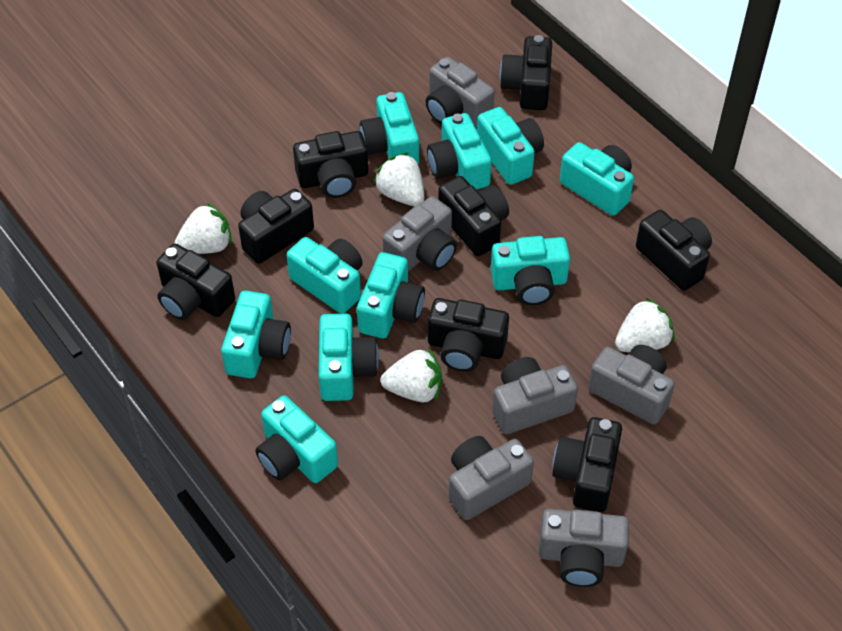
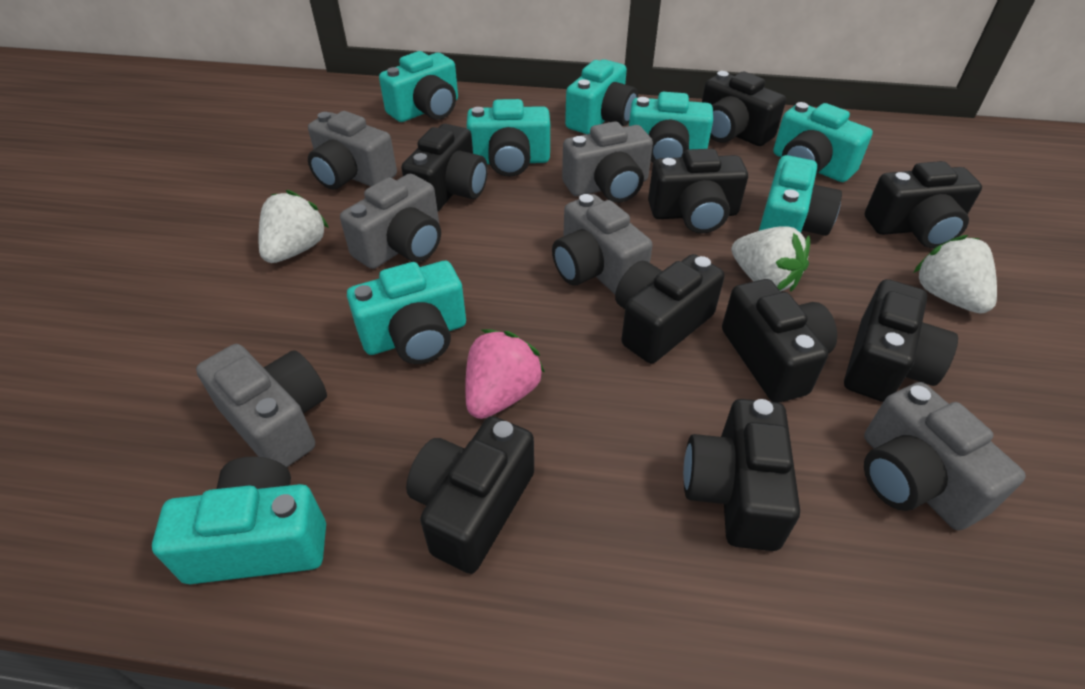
black camera: 8 -> 9
pink strawberry: 0 -> 1
turquoise camera: 10 -> 8
white strawberry: 4 -> 3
# # #
Answer with the exact lines running from the one that contains "pink strawberry: 0 -> 1" through the last line of the data. Include no other line.

▶ RESPONSE TO THE EXERCISE:
pink strawberry: 0 -> 1
turquoise camera: 10 -> 8
white strawberry: 4 -> 3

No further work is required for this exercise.